**THE TASK:** Using the entries that follow, count the lines containing the word "green" and give that number by itself.

╭─ DATA SUPPLIED

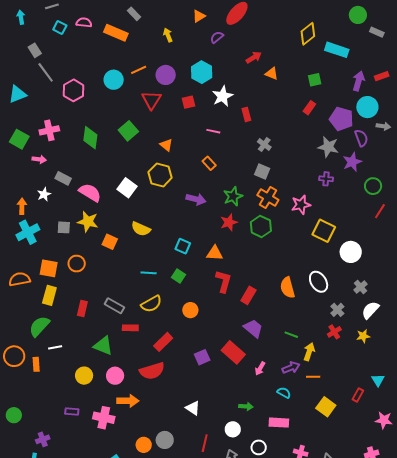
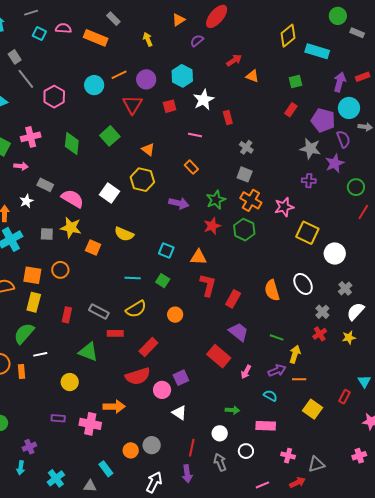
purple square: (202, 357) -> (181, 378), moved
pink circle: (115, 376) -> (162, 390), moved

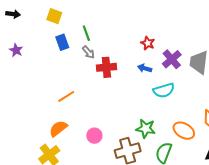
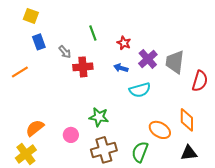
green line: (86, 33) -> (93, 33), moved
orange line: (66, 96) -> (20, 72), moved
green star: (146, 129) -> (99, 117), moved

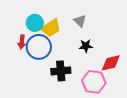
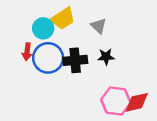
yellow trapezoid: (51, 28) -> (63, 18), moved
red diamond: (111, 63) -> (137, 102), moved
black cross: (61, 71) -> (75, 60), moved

╰─

**ANSWER TO THIS EXERCISE:** 2